Reproduce, unchanged, the lines from the very first one through the line containing "22: 7:34 -> 7:33", including both.

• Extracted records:
● ● ●

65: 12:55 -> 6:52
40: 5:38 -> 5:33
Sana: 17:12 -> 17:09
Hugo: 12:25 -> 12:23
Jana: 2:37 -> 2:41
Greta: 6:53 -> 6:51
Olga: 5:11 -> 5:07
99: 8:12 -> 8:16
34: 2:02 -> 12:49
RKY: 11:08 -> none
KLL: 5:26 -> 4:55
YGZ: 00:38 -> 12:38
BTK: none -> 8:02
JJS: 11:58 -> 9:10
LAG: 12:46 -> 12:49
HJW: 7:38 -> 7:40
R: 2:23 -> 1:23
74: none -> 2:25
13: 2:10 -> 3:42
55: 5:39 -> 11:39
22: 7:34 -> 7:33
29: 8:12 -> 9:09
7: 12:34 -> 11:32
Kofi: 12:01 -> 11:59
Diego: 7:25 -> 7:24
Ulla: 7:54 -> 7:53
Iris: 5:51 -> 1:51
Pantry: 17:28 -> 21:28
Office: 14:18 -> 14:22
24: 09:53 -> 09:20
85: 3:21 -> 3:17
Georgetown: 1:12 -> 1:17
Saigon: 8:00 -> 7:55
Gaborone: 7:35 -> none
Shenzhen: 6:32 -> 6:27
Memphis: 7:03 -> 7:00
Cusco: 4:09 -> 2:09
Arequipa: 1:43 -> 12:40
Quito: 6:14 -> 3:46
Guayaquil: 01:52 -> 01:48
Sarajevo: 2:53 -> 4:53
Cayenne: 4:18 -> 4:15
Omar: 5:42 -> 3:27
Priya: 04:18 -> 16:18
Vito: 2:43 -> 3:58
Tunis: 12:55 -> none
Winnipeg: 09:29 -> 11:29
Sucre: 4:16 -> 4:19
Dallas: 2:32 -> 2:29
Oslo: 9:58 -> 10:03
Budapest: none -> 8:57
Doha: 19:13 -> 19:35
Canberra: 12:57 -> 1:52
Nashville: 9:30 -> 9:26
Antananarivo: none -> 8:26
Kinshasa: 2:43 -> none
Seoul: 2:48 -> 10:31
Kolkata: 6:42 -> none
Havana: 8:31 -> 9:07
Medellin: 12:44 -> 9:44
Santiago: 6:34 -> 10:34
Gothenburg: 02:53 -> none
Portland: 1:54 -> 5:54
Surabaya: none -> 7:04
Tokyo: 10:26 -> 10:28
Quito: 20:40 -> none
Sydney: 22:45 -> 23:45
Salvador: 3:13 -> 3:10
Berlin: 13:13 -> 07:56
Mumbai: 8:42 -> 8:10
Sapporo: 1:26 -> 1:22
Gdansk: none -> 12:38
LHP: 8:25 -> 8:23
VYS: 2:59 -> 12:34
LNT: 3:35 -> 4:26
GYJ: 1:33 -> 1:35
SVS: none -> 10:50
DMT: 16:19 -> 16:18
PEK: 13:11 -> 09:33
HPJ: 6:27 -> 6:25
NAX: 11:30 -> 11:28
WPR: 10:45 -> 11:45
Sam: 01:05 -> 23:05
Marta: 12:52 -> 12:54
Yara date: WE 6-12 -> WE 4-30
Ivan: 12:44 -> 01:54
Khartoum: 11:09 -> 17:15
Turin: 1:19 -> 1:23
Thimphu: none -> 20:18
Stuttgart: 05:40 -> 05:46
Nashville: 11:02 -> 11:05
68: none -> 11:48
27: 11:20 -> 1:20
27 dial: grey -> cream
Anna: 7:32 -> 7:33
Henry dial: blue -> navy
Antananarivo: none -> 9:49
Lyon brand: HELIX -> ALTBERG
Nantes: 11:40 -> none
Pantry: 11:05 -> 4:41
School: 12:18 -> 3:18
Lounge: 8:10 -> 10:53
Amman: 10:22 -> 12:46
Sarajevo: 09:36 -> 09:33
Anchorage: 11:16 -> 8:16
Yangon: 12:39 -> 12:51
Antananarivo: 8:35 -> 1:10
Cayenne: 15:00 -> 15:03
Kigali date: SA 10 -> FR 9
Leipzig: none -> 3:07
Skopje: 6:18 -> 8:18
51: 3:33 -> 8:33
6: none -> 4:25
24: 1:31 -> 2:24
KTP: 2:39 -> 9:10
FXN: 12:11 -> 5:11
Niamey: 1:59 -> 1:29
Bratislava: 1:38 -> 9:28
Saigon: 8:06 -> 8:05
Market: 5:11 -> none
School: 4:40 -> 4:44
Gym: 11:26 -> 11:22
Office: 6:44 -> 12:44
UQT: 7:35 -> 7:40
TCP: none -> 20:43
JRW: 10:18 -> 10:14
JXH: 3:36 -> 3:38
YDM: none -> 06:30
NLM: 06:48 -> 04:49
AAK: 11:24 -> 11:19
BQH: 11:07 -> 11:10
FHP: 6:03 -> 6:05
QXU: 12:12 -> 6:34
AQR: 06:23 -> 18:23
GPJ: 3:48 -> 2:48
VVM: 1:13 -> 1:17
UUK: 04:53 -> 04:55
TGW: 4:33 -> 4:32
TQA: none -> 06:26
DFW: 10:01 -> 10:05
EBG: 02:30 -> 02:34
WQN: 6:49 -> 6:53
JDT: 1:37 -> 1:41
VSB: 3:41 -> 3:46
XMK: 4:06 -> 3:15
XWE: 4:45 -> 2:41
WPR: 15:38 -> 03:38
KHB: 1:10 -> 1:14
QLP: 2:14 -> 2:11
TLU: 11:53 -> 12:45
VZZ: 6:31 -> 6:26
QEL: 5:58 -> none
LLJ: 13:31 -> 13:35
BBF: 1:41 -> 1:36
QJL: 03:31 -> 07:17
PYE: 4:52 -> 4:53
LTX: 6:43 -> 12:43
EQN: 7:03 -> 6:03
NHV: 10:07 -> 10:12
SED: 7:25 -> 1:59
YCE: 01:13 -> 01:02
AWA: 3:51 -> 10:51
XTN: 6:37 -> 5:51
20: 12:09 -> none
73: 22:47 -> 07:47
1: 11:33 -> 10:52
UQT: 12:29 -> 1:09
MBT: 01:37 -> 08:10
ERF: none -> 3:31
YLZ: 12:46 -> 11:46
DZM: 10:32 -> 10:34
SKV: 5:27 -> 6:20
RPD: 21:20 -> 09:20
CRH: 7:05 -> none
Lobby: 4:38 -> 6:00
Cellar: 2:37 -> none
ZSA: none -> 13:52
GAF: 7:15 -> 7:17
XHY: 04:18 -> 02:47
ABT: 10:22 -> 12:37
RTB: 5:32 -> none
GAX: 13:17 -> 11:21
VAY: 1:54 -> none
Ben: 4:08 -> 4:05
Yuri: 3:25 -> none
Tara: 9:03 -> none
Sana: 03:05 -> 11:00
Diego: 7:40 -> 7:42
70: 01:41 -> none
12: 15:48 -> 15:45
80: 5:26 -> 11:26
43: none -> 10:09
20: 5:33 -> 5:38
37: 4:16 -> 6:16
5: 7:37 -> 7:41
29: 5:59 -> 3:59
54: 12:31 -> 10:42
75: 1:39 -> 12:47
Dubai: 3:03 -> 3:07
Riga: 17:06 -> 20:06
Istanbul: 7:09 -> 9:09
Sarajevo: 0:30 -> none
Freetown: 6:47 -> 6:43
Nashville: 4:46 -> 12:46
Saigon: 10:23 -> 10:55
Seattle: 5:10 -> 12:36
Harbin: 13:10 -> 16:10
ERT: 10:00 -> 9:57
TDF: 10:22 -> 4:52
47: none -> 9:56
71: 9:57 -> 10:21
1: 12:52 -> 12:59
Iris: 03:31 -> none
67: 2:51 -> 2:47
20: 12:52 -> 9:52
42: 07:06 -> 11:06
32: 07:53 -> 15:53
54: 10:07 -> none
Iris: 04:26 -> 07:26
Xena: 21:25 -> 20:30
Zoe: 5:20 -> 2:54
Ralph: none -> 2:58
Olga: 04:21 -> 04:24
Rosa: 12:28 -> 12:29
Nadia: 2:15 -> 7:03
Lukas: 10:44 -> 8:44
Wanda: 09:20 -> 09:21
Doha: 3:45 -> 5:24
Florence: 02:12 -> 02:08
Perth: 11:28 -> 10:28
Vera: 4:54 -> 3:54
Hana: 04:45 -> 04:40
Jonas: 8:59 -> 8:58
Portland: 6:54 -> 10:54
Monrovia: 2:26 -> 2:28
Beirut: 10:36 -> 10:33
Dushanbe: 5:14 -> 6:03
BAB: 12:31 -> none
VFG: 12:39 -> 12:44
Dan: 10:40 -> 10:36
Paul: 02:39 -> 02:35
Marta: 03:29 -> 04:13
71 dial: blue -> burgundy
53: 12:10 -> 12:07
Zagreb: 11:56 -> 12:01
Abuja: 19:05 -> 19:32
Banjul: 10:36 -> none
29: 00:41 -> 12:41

● ● ●

• Written reply:
65: 12:55 -> 6:52
40: 5:38 -> 5:33
Sana: 17:12 -> 17:09
Hugo: 12:25 -> 12:23
Jana: 2:37 -> 2:41
Greta: 6:53 -> 6:51
Olga: 5:11 -> 5:07
99: 8:12 -> 8:16
34: 2:02 -> 12:49
RKY: 11:08 -> none
KLL: 5:26 -> 4:55
YGZ: 00:38 -> 12:38
BTK: none -> 8:02
JJS: 11:58 -> 9:10
LAG: 12:46 -> 12:49
HJW: 7:38 -> 7:40
R: 2:23 -> 1:23
74: none -> 2:25
13: 2:10 -> 3:42
55: 5:39 -> 11:39
22: 7:34 -> 7:33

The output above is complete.